===== Given records =====

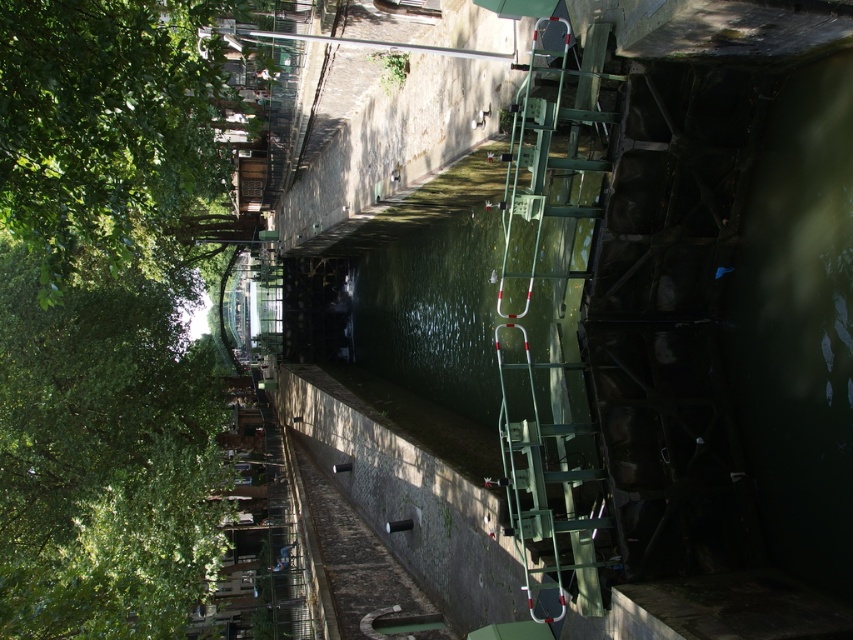
Does green leafy tree at left have a greater height compared to green leafy tree at upper left?

Indeed, green leafy tree at left has a greater height compared to green leafy tree at upper left.

Does point (166, 480) come in front of point (194, 134)?

That is True.

This screenshot has width=853, height=640. I want to click on green leafy tree at left, so click(103, 458).

Which of these two, green leafy tree at left or green metallic ladder at right, stands shorter?

green metallic ladder at right

Is green leafy tree at left above green metallic ladder at right?

Incorrect, green leafy tree at left is not positioned above green metallic ladder at right.

Which is behind, point (38, 396) or point (601, 45)?

The point (38, 396) is more distant.

Where is `green leafy tree at left`? This screenshot has width=853, height=640. green leafy tree at left is located at coordinates (103, 458).

Which is in front, point (138, 20) or point (583, 72)?

Point (583, 72)

Can you confirm if green leafy tree at upper left is thinner than green metallic ladder at right?

No.

Is point (136, 164) positioned in front of point (585, 589)?

No, (136, 164) is further to viewer.

At what (x,y) coordinates should I click in order to perform the action: click on green leafy tree at upper left. Please return your answer as a coordinate pair (x, y). This screenshot has width=853, height=640. Looking at the image, I should click on (107, 124).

=====

_What you should do_: Please turn all of the items above into a numbered list, skipping blank lines and omitting any pictures.

_Solution to the exercise_:
1. Does green leafy tree at left have a greater height compared to green leafy tree at upper left?
2. Indeed, green leafy tree at left has a greater height compared to green leafy tree at upper left.
3. Does point (166, 480) come in front of point (194, 134)?
4. That is True.
5. This screenshot has width=853, height=640. I want to click on green leafy tree at left, so click(103, 458).
6. Which of these two, green leafy tree at left or green metallic ladder at right, stands shorter?
7. green metallic ladder at right
8. Is green leafy tree at left above green metallic ladder at right?
9. Incorrect, green leafy tree at left is not positioned above green metallic ladder at right.
10. Which is behind, point (38, 396) or point (601, 45)?
11. The point (38, 396) is more distant.
12. Where is `green leafy tree at left`? This screenshot has width=853, height=640. green leafy tree at left is located at coordinates (103, 458).
13. Which is in front, point (138, 20) or point (583, 72)?
14. Point (583, 72)
15. Can you confirm if green leafy tree at upper left is thinner than green metallic ladder at right?
16. No.
17. Is point (136, 164) positioned in front of point (585, 589)?
18. No, (136, 164) is further to viewer.
19. At what (x,y) coordinates should I click in order to perform the action: click on green leafy tree at upper left. Please return your answer as a coordinate pair (x, y). This screenshot has width=853, height=640. Looking at the image, I should click on (107, 124).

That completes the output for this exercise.